== GIVEN DATA

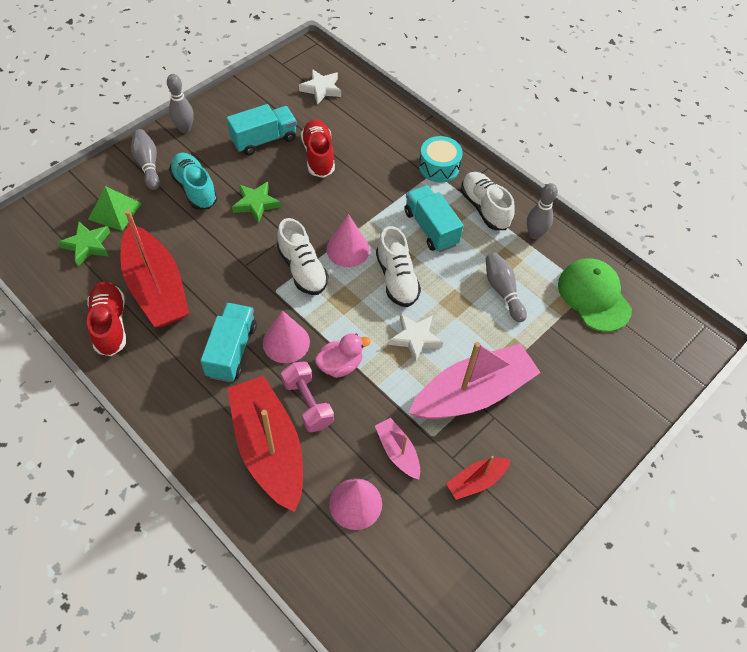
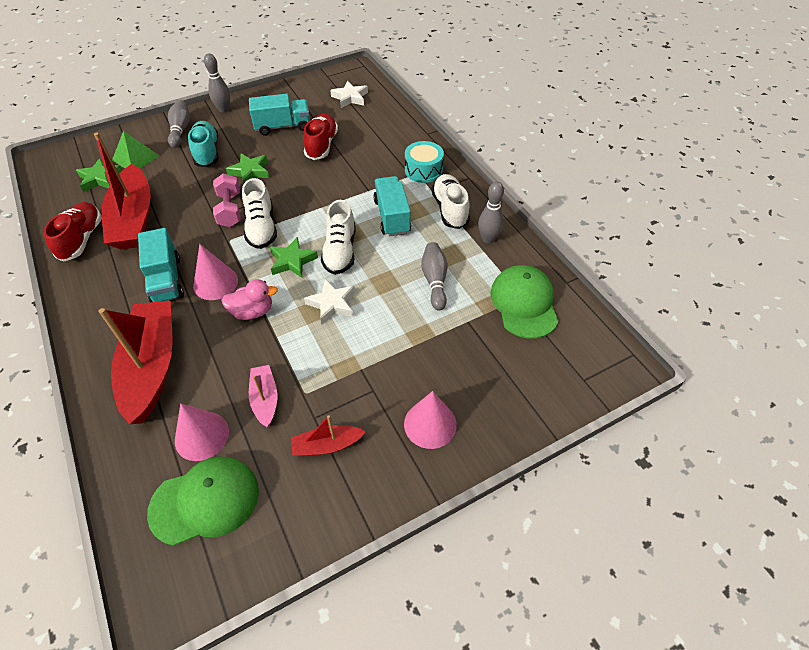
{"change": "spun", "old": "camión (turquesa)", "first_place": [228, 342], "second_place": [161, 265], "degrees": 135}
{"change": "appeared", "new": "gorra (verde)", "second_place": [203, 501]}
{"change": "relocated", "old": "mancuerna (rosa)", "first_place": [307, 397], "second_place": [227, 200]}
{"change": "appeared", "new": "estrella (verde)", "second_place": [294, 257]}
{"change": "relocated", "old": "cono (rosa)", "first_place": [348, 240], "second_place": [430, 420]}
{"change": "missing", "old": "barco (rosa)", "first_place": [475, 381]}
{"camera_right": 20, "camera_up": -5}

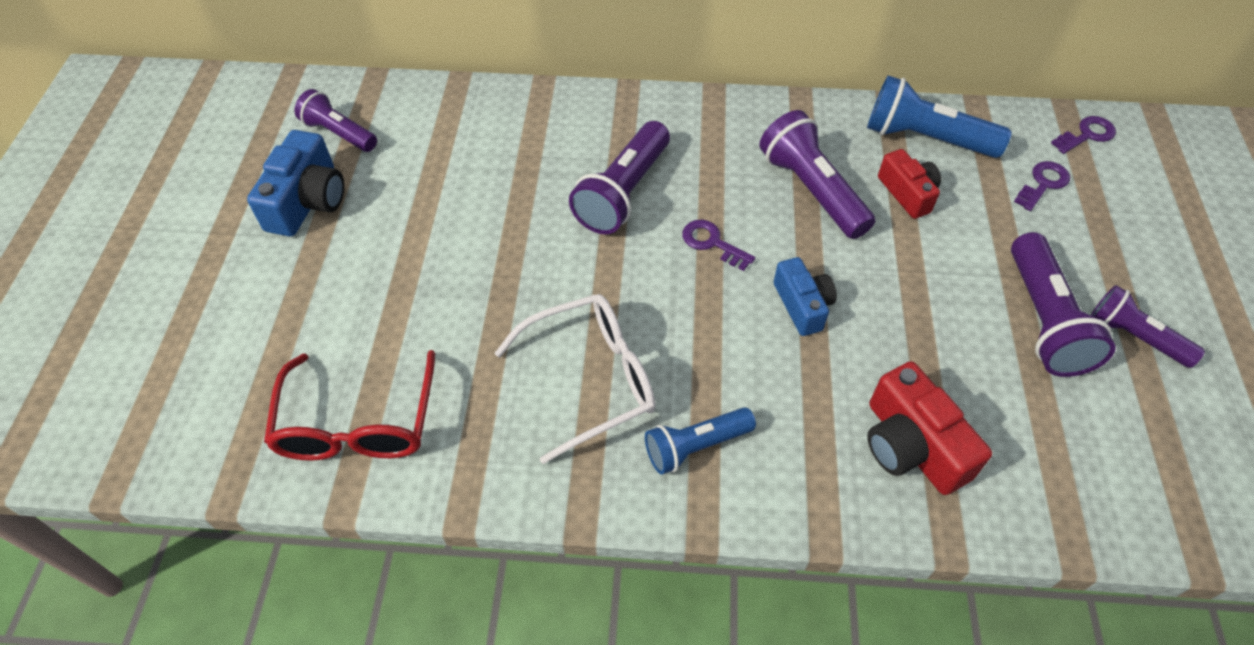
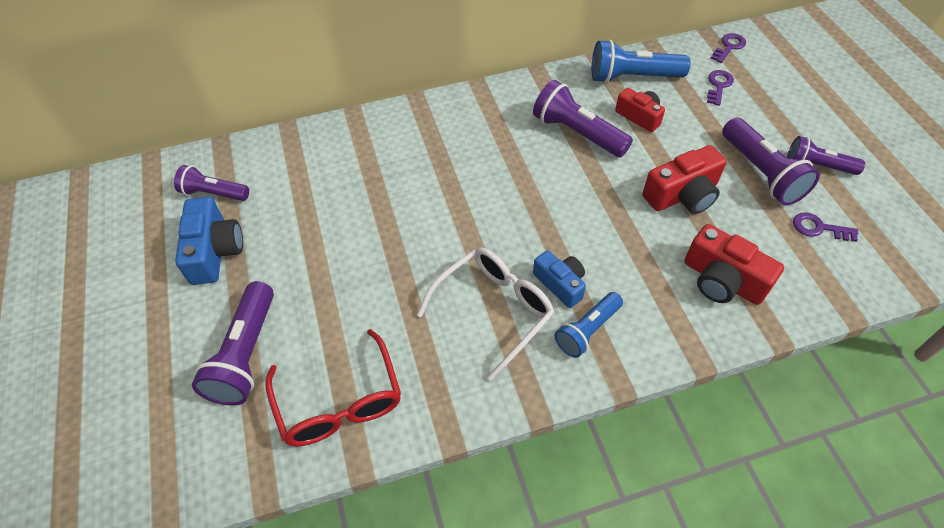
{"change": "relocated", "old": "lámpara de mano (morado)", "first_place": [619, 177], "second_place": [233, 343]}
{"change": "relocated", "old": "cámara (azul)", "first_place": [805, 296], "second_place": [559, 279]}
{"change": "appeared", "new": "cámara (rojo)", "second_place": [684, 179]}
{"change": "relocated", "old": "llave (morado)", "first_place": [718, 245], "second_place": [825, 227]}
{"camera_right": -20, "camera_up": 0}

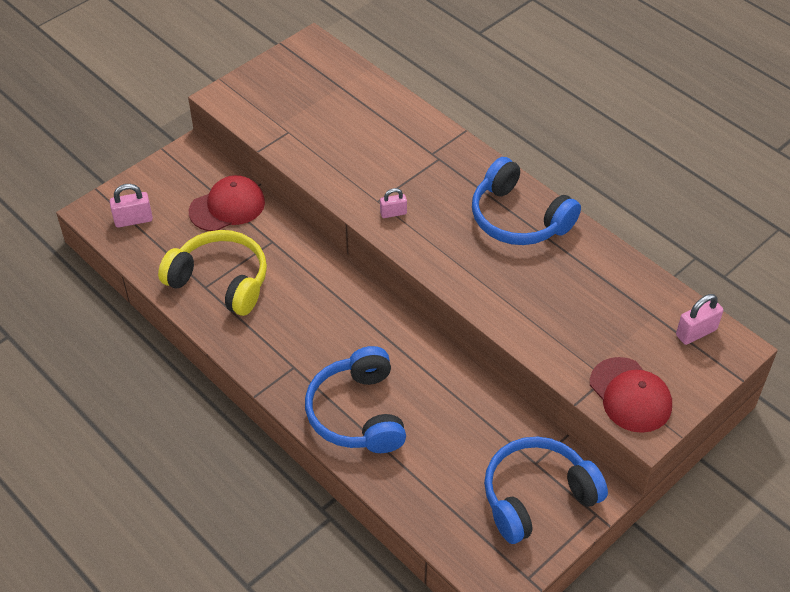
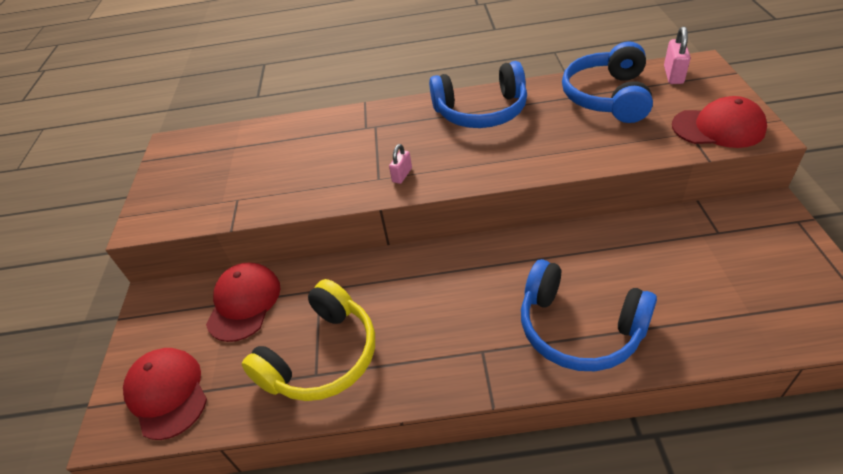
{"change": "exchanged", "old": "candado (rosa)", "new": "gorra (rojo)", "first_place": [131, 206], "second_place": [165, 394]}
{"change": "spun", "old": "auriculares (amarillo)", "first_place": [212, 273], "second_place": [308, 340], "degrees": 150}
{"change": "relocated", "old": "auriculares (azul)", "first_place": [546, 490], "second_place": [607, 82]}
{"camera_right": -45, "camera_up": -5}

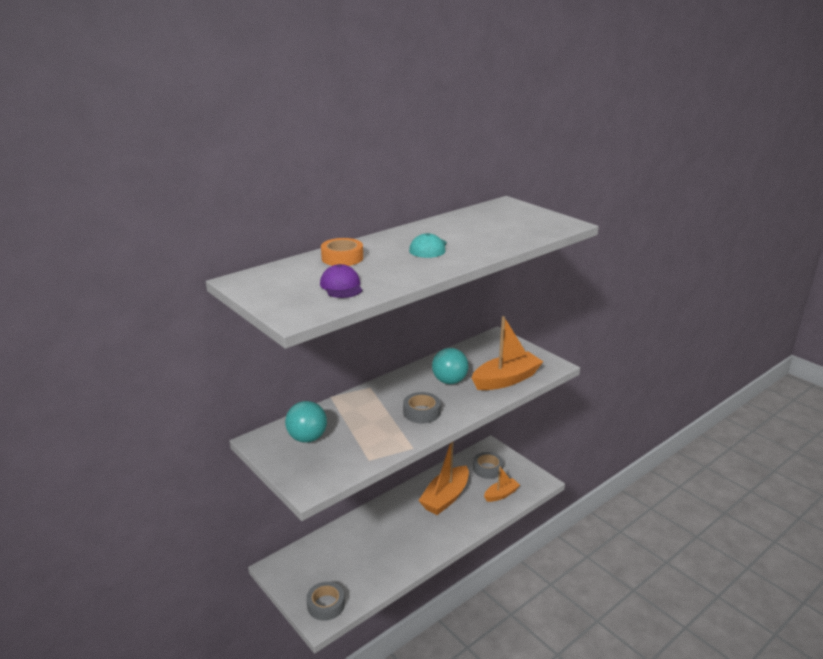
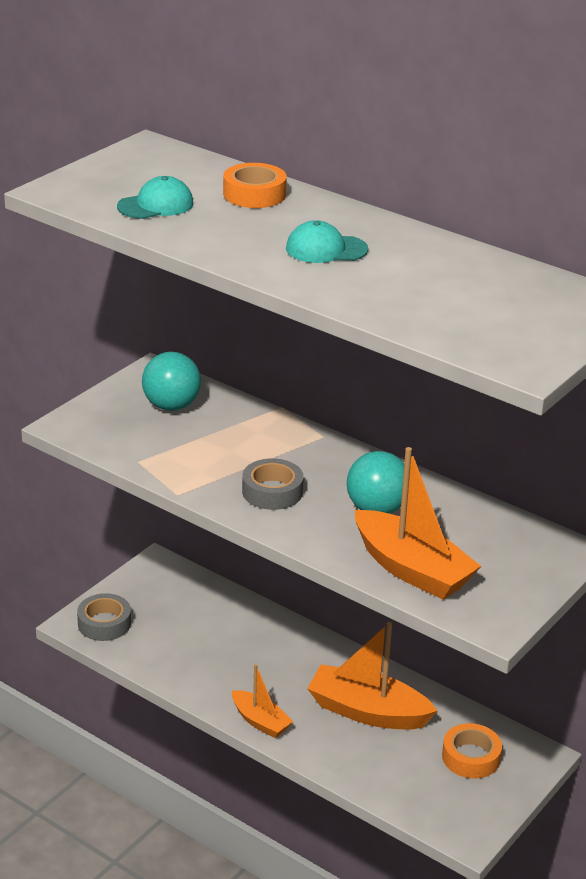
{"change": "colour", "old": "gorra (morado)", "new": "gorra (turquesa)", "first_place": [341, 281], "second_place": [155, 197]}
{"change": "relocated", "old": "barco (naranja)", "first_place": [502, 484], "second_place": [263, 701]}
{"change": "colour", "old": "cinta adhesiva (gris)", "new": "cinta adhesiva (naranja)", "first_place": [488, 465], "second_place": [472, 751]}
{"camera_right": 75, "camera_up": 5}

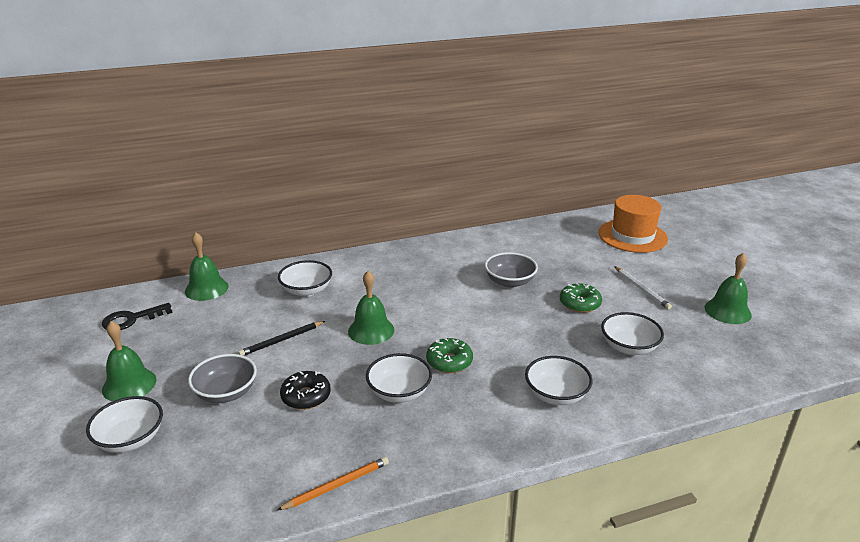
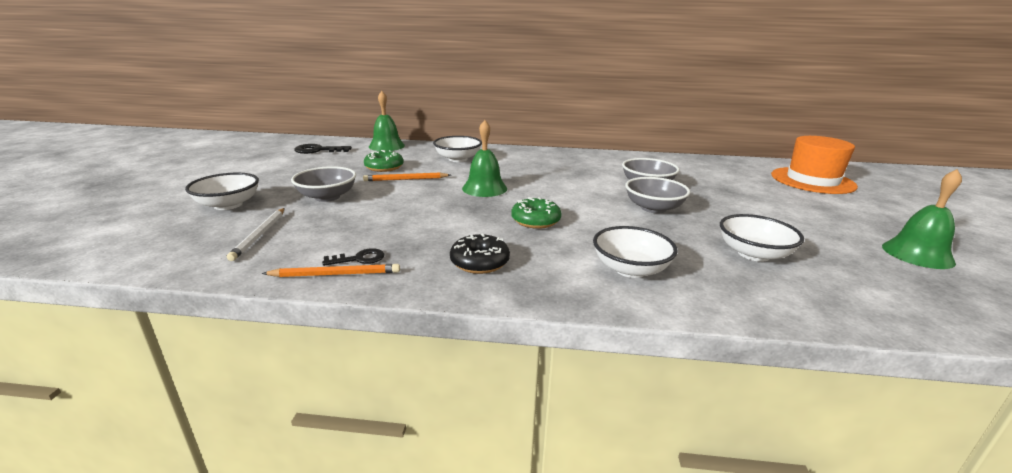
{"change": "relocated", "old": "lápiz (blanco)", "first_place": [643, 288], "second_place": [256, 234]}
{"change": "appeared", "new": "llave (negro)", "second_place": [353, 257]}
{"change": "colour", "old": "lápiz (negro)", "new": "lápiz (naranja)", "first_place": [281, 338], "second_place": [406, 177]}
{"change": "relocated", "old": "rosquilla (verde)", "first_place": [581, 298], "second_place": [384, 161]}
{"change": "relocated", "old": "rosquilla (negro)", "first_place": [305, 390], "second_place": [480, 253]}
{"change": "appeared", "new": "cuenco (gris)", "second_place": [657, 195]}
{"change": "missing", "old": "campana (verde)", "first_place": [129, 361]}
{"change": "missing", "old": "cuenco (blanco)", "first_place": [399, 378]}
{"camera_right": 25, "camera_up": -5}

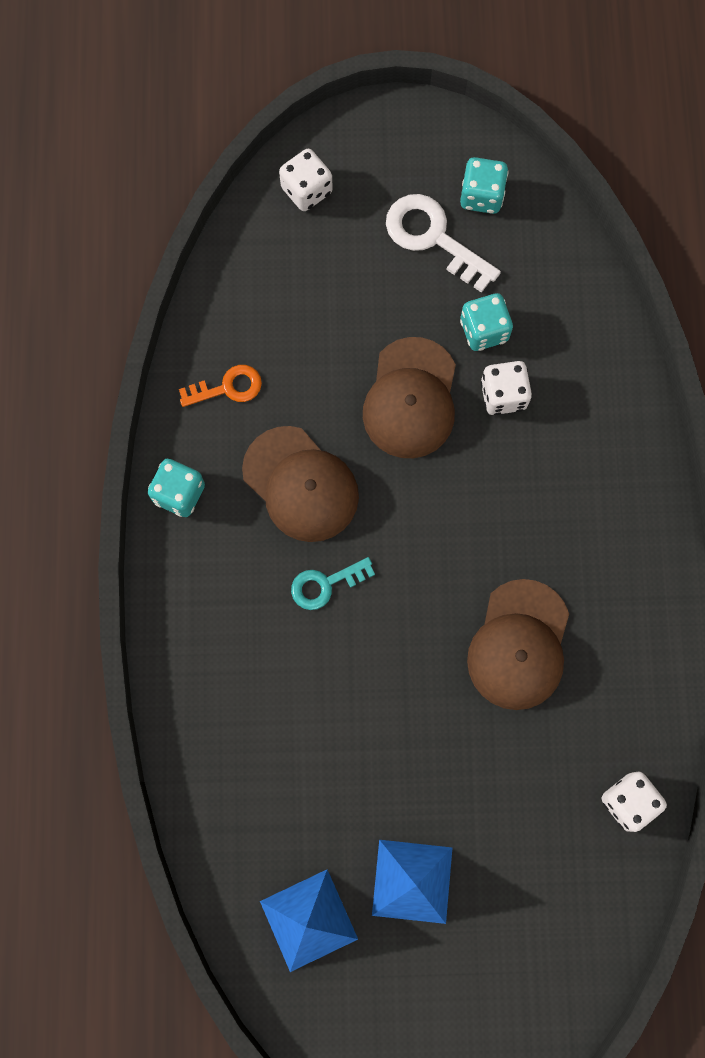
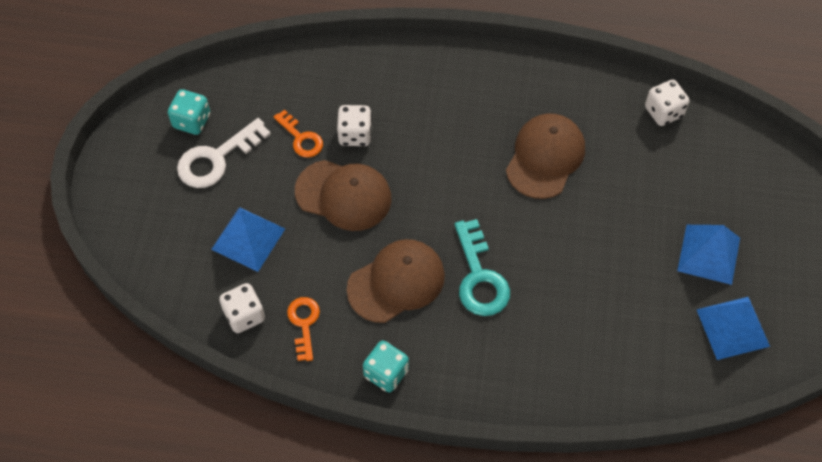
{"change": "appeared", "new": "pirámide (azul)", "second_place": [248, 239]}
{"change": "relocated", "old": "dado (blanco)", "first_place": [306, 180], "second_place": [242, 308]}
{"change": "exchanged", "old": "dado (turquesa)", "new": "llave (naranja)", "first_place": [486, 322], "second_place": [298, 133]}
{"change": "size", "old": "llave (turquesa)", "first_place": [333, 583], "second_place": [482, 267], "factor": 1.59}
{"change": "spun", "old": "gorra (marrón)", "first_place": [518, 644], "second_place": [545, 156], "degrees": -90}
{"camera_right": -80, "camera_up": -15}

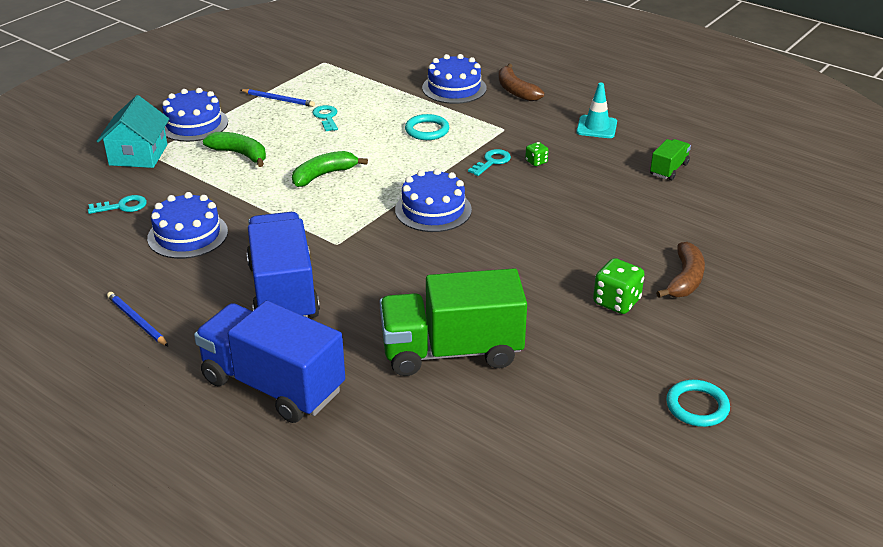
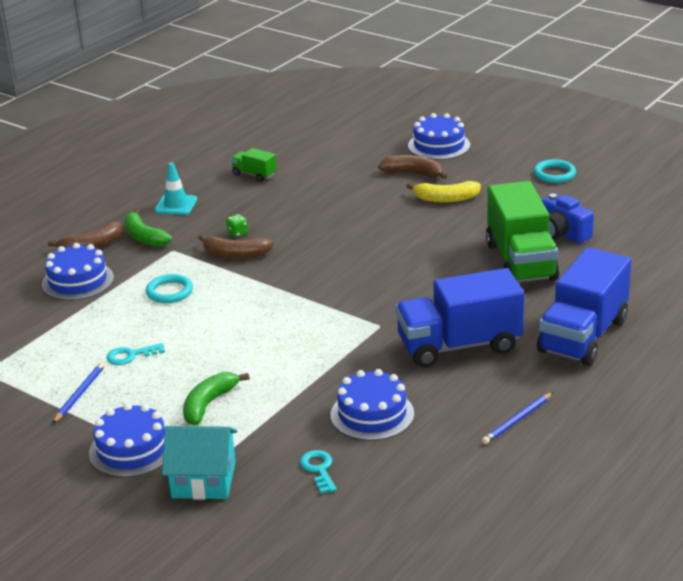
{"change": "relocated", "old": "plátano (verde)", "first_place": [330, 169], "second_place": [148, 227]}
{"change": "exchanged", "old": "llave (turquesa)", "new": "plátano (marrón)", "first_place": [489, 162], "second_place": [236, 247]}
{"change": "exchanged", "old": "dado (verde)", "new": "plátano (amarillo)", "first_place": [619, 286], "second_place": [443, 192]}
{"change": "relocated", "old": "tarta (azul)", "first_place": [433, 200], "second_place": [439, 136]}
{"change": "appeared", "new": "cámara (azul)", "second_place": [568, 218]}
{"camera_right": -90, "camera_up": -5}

====

[EXERCISE GOAL]: Output the entries above exactly as given, but strip out the pictures.

[YOUR RESPONSE]:
{"change": "spun", "old": "camión (turquesa)", "first_place": [228, 342], "second_place": [161, 265], "degrees": 135}
{"change": "appeared", "new": "gorra (verde)", "second_place": [203, 501]}
{"change": "relocated", "old": "mancuerna (rosa)", "first_place": [307, 397], "second_place": [227, 200]}
{"change": "appeared", "new": "estrella (verde)", "second_place": [294, 257]}
{"change": "relocated", "old": "cono (rosa)", "first_place": [348, 240], "second_place": [430, 420]}
{"change": "missing", "old": "barco (rosa)", "first_place": [475, 381]}
{"camera_right": 20, "camera_up": -5}

{"change": "relocated", "old": "lámpara de mano (morado)", "first_place": [619, 177], "second_place": [233, 343]}
{"change": "relocated", "old": "cámara (azul)", "first_place": [805, 296], "second_place": [559, 279]}
{"change": "appeared", "new": "cámara (rojo)", "second_place": [684, 179]}
{"change": "relocated", "old": "llave (morado)", "first_place": [718, 245], "second_place": [825, 227]}
{"camera_right": -20, "camera_up": 0}

{"change": "exchanged", "old": "candado (rosa)", "new": "gorra (rojo)", "first_place": [131, 206], "second_place": [165, 394]}
{"change": "spun", "old": "auriculares (amarillo)", "first_place": [212, 273], "second_place": [308, 340], "degrees": 150}
{"change": "relocated", "old": "auriculares (azul)", "first_place": [546, 490], "second_place": [607, 82]}
{"camera_right": -45, "camera_up": -5}

{"change": "colour", "old": "gorra (morado)", "new": "gorra (turquesa)", "first_place": [341, 281], "second_place": [155, 197]}
{"change": "relocated", "old": "barco (naranja)", "first_place": [502, 484], "second_place": [263, 701]}
{"change": "colour", "old": "cinta adhesiva (gris)", "new": "cinta adhesiva (naranja)", "first_place": [488, 465], "second_place": [472, 751]}
{"camera_right": 75, "camera_up": 5}

{"change": "relocated", "old": "lápiz (blanco)", "first_place": [643, 288], "second_place": [256, 234]}
{"change": "appeared", "new": "llave (negro)", "second_place": [353, 257]}
{"change": "colour", "old": "lápiz (negro)", "new": "lápiz (naranja)", "first_place": [281, 338], "second_place": [406, 177]}
{"change": "relocated", "old": "rosquilla (verde)", "first_place": [581, 298], "second_place": [384, 161]}
{"change": "relocated", "old": "rosquilla (negro)", "first_place": [305, 390], "second_place": [480, 253]}
{"change": "appeared", "new": "cuenco (gris)", "second_place": [657, 195]}
{"change": "missing", "old": "campana (verde)", "first_place": [129, 361]}
{"change": "missing", "old": "cuenco (blanco)", "first_place": [399, 378]}
{"camera_right": 25, "camera_up": -5}

{"change": "appeared", "new": "pirámide (azul)", "second_place": [248, 239]}
{"change": "relocated", "old": "dado (blanco)", "first_place": [306, 180], "second_place": [242, 308]}
{"change": "exchanged", "old": "dado (turquesa)", "new": "llave (naranja)", "first_place": [486, 322], "second_place": [298, 133]}
{"change": "size", "old": "llave (turquesa)", "first_place": [333, 583], "second_place": [482, 267], "factor": 1.59}
{"change": "spun", "old": "gorra (marrón)", "first_place": [518, 644], "second_place": [545, 156], "degrees": -90}
{"camera_right": -80, "camera_up": -15}

{"change": "relocated", "old": "plátano (verde)", "first_place": [330, 169], "second_place": [148, 227]}
{"change": "exchanged", "old": "llave (turquesa)", "new": "plátano (marrón)", "first_place": [489, 162], "second_place": [236, 247]}
{"change": "exchanged", "old": "dado (verde)", "new": "plátano (amarillo)", "first_place": [619, 286], "second_place": [443, 192]}
{"change": "relocated", "old": "tarta (azul)", "first_place": [433, 200], "second_place": [439, 136]}
{"change": "appeared", "new": "cámara (azul)", "second_place": [568, 218]}
{"camera_right": -90, "camera_up": -5}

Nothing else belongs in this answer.